### Data listing
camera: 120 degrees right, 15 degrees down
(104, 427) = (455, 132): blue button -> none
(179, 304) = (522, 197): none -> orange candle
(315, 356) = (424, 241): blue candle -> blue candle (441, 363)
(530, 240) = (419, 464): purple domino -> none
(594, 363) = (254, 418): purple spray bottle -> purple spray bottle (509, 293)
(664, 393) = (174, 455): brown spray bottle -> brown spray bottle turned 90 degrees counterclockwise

### Prompt
Only these lines should appear in the reply: the one containing "(179, 304) = (522, 197): none", the last line of the data, and all lines between them, each copied exactly.

### Answer to the exercise
(179, 304) = (522, 197): none -> orange candle
(315, 356) = (424, 241): blue candle -> blue candle (441, 363)
(530, 240) = (419, 464): purple domino -> none
(594, 363) = (254, 418): purple spray bottle -> purple spray bottle (509, 293)
(664, 393) = (174, 455): brown spray bottle -> brown spray bottle turned 90 degrees counterclockwise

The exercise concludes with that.